WHAT YOU WILL DO: Copy each line exactly.

Contour annotation records

>> start

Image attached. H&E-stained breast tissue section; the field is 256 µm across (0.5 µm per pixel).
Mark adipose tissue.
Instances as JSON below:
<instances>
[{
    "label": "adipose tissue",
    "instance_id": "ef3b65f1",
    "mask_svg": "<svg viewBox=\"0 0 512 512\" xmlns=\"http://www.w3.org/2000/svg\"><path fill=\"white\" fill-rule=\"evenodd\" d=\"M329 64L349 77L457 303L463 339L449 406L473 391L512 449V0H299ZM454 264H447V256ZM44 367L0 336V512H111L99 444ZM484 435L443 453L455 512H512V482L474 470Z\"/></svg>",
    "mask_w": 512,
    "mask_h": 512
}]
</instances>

>> end

TASK RESPONSE:
Image attached. H&E-stained breast tissue section; the field is 256 µm across (0.5 µm per pixel).
Mark adipose tissue.
Instances as JSON below:
<instances>
[{
    "label": "adipose tissue",
    "instance_id": "ef3b65f1",
    "mask_svg": "<svg viewBox=\"0 0 512 512\" xmlns=\"http://www.w3.org/2000/svg\"><path fill=\"white\" fill-rule=\"evenodd\" d=\"M329 64L349 77L457 303L463 339L449 406L473 391L512 449V0H299ZM454 264H447V256ZM44 367L0 336V512H111L99 444ZM484 435L443 453L455 512H512V482L474 470Z\"/></svg>",
    "mask_w": 512,
    "mask_h": 512
}]
</instances>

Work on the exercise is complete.